# [Task description]
Please repeat only the lines below starting at the line that holds "blue star: (96, 196) -> (91, 130), moved" and ending at the line that holds "cyan circle: (71, 161) -> (58, 122), moved", exactly, with both of those lines included and every picture omitted.

# [Material for this exercise]
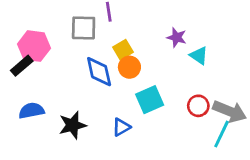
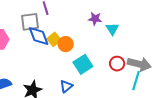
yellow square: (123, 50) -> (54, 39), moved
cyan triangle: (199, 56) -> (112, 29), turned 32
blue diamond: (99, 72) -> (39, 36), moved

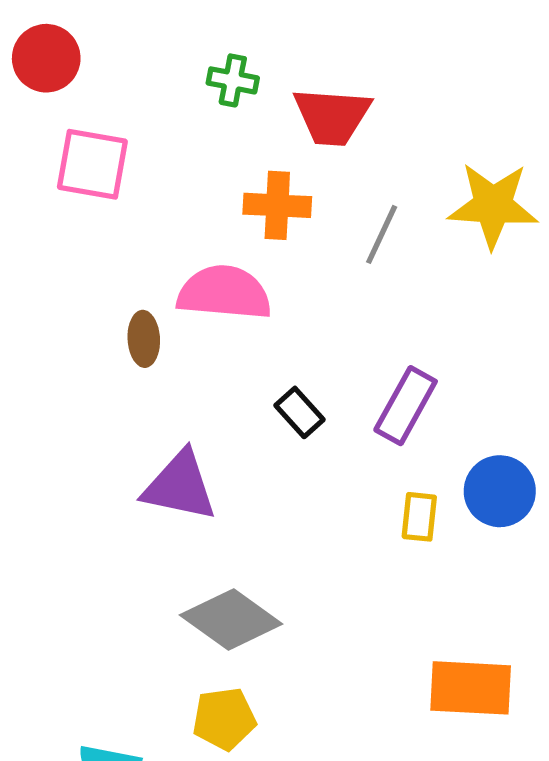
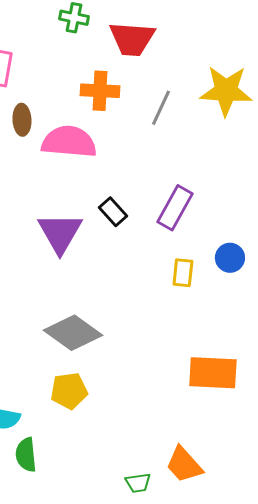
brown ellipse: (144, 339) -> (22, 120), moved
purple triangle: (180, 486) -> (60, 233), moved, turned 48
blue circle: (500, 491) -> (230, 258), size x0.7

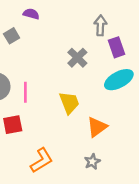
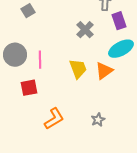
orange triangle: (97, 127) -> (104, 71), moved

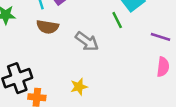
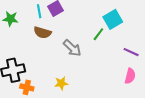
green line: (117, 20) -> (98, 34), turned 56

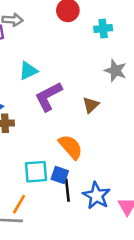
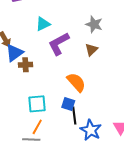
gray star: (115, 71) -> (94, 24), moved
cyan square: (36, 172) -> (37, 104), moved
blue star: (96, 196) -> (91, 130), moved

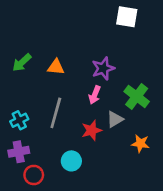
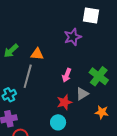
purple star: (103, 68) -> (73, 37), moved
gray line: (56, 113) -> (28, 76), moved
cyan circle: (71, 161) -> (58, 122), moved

==

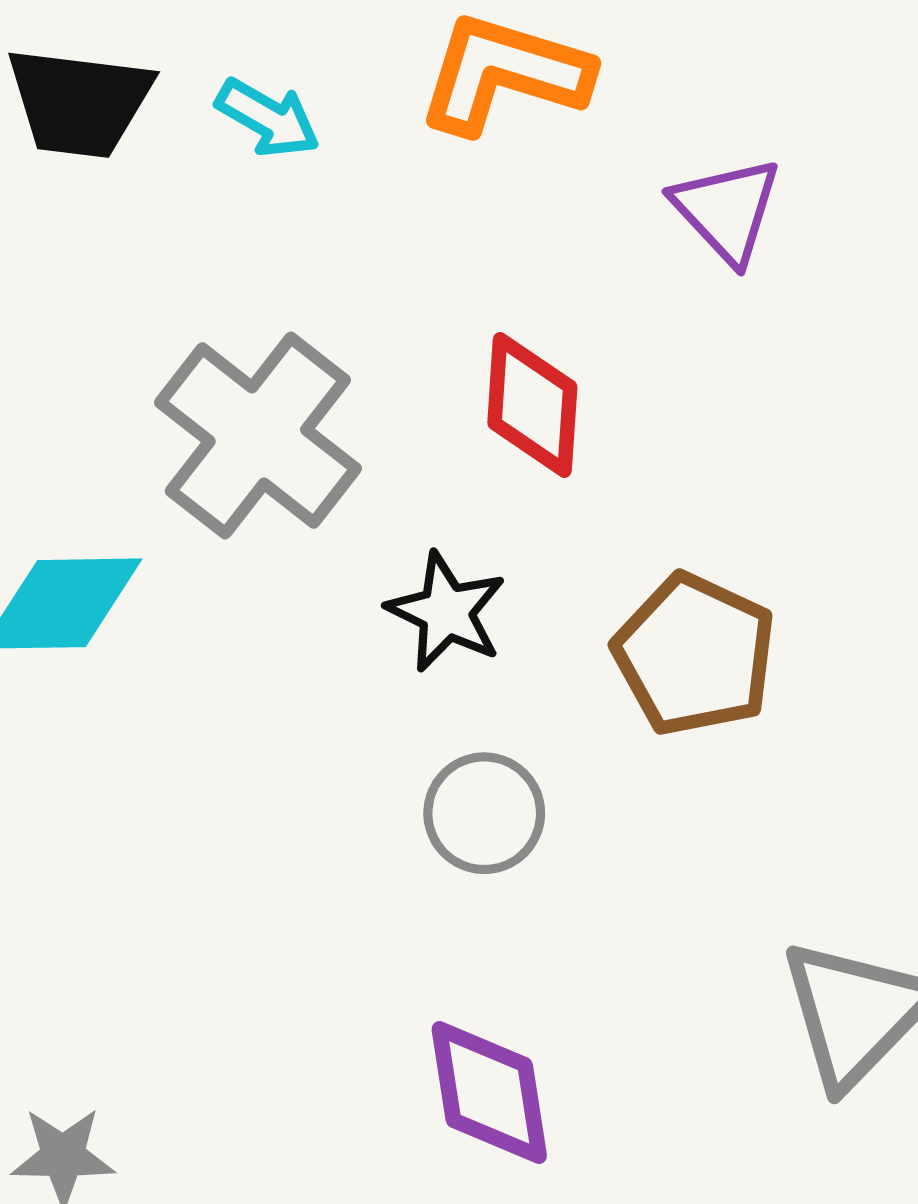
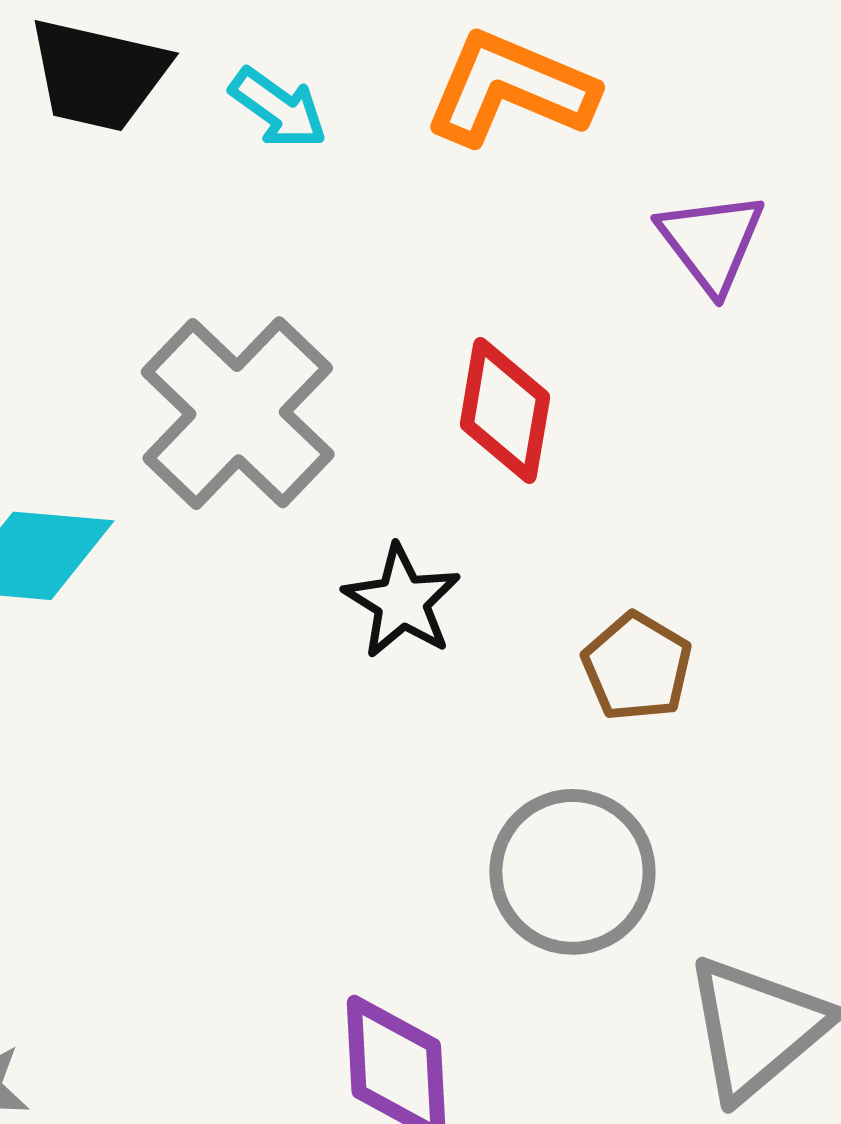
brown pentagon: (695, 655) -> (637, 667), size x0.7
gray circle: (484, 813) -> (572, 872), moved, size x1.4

# [Solution to this problem]
blue star: (96, 196) -> (91, 130), moved

purple star: (103, 68) -> (73, 37), moved
gray line: (56, 113) -> (28, 76), moved
cyan circle: (71, 161) -> (58, 122), moved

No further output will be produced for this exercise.